*** Opening Data supplied ***
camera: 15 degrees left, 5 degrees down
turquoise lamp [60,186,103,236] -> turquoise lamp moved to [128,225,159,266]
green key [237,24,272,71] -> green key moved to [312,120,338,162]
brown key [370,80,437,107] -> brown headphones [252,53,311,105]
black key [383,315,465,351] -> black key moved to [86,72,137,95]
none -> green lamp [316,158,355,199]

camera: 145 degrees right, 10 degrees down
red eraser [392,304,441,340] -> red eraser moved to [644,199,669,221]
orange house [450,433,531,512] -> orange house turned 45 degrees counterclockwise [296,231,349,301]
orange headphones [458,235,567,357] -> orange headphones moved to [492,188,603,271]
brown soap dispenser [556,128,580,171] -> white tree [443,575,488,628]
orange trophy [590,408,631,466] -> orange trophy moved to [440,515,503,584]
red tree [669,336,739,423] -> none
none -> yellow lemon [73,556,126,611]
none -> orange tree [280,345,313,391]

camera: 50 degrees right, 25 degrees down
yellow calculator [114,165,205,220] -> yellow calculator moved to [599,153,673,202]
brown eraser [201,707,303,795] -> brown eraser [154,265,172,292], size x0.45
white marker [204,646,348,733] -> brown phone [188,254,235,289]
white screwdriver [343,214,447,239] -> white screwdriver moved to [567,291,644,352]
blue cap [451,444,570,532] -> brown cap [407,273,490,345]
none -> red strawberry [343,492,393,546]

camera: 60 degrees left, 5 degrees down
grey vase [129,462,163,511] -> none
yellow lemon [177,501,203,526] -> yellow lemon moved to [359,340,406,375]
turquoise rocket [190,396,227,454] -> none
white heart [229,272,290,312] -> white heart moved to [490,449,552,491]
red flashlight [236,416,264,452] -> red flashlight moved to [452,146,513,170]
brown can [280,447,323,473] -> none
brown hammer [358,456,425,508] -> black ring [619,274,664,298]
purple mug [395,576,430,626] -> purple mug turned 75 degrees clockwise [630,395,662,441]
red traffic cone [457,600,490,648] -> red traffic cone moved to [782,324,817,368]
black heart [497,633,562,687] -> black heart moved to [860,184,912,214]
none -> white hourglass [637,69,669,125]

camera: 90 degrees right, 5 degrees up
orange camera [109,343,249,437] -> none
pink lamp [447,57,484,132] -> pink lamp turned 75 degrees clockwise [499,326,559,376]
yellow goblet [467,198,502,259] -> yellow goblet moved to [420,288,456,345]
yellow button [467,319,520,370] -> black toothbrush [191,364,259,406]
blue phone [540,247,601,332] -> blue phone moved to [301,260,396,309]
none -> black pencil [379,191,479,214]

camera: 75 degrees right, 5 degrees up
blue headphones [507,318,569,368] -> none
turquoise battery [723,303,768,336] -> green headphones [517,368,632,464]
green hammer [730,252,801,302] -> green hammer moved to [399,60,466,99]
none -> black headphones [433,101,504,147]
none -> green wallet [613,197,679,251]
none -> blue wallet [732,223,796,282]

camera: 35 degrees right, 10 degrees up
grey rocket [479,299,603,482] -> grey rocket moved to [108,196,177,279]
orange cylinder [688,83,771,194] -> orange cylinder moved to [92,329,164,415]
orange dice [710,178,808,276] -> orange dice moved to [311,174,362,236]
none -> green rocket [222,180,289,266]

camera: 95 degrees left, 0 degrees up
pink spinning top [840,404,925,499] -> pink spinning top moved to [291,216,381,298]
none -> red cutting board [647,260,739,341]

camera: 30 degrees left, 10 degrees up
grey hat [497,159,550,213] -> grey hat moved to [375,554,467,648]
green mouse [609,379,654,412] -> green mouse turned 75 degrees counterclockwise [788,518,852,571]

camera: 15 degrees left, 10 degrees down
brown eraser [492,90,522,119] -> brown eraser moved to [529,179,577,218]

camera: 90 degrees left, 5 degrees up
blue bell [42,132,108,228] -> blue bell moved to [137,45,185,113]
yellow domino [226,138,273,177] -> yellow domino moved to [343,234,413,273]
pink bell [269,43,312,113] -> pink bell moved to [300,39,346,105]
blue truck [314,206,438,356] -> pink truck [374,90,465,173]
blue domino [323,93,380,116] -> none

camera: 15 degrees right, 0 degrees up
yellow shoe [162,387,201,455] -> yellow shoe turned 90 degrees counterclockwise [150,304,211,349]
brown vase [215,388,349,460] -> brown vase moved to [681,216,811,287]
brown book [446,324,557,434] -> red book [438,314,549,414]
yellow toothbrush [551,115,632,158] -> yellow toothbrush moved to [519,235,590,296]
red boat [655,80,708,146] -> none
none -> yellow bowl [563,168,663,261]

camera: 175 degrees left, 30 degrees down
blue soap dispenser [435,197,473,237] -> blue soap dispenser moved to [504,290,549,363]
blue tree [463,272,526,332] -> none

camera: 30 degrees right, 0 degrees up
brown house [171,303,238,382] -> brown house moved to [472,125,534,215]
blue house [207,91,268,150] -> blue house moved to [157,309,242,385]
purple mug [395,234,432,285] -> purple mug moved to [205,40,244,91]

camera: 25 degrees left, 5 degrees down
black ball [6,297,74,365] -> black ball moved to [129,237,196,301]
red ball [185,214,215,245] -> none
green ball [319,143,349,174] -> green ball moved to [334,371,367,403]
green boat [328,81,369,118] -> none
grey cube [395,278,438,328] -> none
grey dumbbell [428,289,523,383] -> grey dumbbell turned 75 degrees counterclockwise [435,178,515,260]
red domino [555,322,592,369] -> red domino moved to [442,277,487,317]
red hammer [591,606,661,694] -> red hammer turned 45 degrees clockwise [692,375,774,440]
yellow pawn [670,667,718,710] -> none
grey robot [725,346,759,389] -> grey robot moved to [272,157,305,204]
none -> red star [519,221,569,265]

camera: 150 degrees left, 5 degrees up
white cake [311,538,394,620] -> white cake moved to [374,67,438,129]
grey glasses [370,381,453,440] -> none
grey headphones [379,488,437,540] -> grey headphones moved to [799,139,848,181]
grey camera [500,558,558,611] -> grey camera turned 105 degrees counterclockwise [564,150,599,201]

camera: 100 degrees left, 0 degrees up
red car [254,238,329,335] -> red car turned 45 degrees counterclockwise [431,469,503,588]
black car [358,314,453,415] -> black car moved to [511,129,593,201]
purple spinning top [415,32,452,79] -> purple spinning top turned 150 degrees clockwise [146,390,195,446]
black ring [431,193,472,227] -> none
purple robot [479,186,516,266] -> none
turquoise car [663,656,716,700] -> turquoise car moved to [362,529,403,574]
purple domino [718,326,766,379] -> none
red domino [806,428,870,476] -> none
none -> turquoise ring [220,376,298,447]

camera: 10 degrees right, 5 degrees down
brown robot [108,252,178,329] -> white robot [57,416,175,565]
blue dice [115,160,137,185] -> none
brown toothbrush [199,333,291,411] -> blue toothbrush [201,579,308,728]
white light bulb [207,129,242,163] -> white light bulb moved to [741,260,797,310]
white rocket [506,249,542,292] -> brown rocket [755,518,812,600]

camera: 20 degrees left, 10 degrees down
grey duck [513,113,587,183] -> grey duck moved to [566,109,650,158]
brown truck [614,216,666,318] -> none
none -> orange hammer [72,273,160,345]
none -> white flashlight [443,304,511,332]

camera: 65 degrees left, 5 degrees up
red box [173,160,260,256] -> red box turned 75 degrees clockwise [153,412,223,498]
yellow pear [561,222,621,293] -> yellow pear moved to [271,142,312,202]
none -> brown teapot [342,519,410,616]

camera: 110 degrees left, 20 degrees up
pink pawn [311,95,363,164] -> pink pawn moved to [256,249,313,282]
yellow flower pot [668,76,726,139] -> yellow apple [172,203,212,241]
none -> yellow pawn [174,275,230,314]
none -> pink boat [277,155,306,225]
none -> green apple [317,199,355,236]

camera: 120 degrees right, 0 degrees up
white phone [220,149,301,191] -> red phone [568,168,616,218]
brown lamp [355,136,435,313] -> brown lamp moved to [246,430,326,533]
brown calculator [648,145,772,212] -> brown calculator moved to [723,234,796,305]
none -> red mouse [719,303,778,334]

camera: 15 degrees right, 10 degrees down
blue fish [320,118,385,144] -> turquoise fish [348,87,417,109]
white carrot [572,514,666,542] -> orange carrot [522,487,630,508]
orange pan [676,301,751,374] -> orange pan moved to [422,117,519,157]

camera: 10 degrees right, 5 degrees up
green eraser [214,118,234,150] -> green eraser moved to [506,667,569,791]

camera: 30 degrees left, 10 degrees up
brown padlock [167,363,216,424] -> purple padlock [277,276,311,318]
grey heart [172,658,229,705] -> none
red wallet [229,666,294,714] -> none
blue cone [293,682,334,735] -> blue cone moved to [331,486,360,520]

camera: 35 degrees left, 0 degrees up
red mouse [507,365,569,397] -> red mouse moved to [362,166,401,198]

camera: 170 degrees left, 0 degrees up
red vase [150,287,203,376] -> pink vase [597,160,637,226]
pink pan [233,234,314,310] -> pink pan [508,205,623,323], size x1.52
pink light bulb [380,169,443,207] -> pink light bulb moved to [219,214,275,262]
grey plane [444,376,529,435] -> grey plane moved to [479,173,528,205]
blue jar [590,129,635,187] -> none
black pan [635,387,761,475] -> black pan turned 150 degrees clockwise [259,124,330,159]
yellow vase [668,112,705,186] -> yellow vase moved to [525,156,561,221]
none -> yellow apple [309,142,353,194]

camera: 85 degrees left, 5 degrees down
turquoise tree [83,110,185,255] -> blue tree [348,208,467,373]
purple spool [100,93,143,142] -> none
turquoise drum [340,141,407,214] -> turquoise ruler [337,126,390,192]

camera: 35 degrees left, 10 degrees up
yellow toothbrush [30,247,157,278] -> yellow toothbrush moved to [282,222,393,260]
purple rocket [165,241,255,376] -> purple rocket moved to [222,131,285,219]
*** Closing Data supplied ***
Exercise goal: What you give back must be the stretch above, starting at the line with "none -> white flashlight [443,304,511,332]" and ending at the line with "none -> brown teapot [342,519,410,616]", copied exactly.

Expected answer:
none -> white flashlight [443,304,511,332]

camera: 65 degrees left, 5 degrees up
red box [173,160,260,256] -> red box turned 75 degrees clockwise [153,412,223,498]
yellow pear [561,222,621,293] -> yellow pear moved to [271,142,312,202]
none -> brown teapot [342,519,410,616]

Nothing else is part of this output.